- _EXERCISE DETAILS_
Pull every line that holds the word "purple" from the entries.
:::::
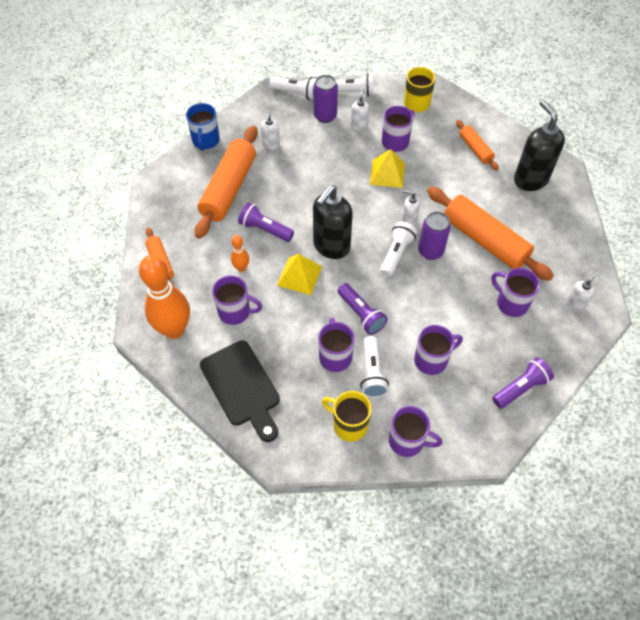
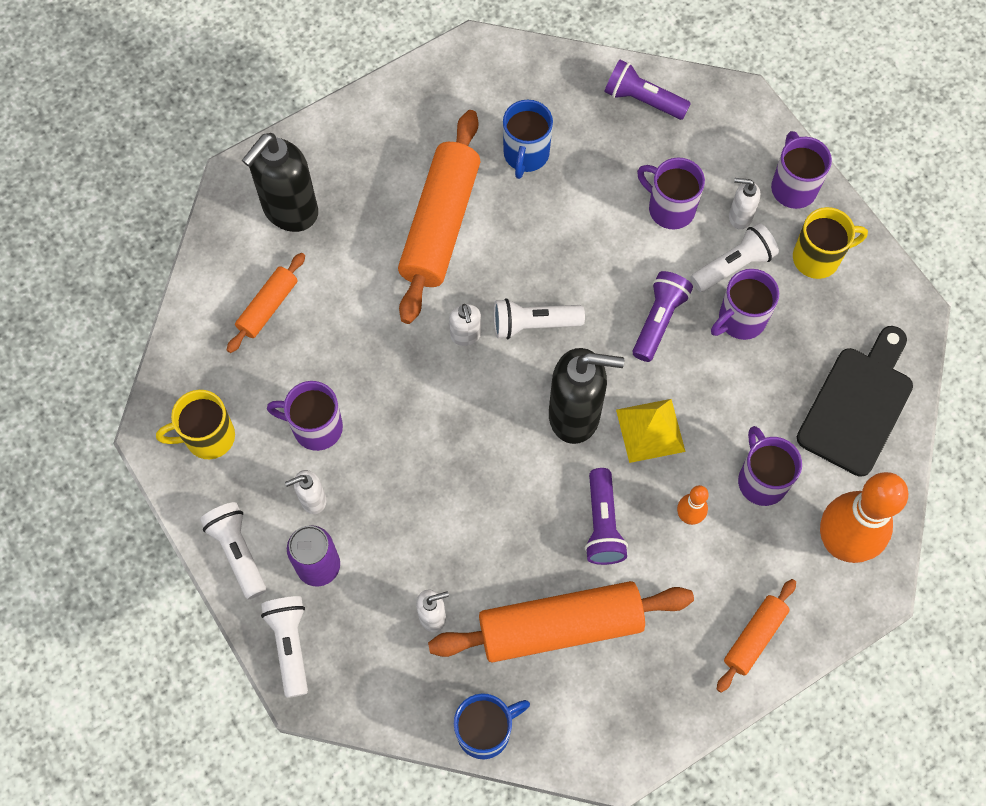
camera: 120 degrees left, 10 degrees up
(349, 425) = (818, 258): yellow mug -> yellow mug turned 105 degrees counterclockwise
(387, 173) = (390, 407): yellow pyramid -> none
(430, 251) = (501, 283): purple can -> none
(511, 303) = (526, 155): purple mug -> blue mug
(575, 305) = (482, 84): white soap dispenser -> white soap dispenser (739, 217)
:::::
- _TASK SOLUTION_
(430, 251) = (501, 283): purple can -> none
(511, 303) = (526, 155): purple mug -> blue mug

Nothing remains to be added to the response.